- [Exercise requirements]: Full transcription, minus images: write out the listing below exactly as it appears.

- [Stored data]:
===============

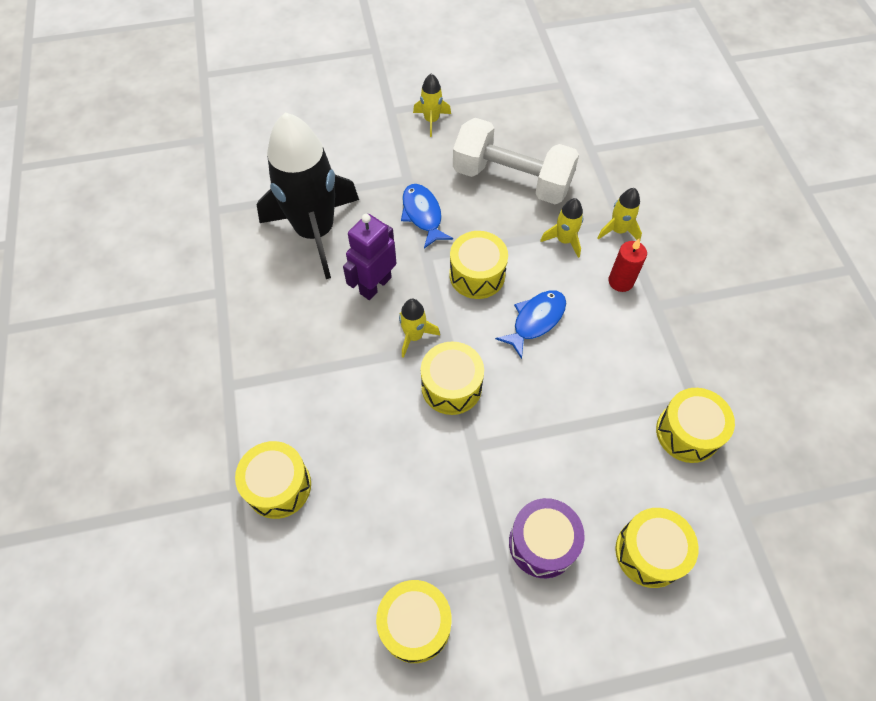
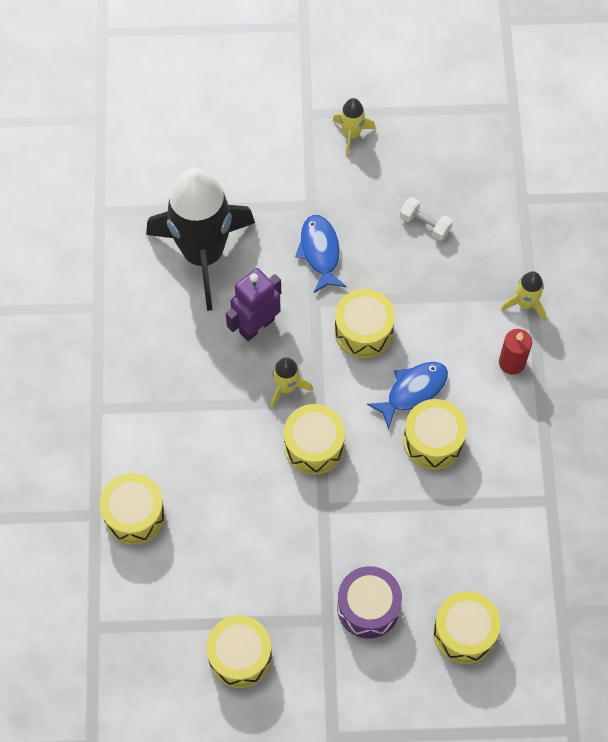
camera: 10 degrees right, 5 degrees up
(512, 180) = (425, 224): white dumbbell -> white dumbbell, size x0.40
(564, 240) = (464, 306): yellow rocket -> none
(687, 432) = (533, 530): yellow drum -> yellow drum (433, 441)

===============

- [Expected output]:
camera: 10 degrees right, 5 degrees up
(512, 180) = (425, 224): white dumbbell -> white dumbbell, size x0.40
(564, 240) = (464, 306): yellow rocket -> none
(687, 432) = (533, 530): yellow drum -> yellow drum (433, 441)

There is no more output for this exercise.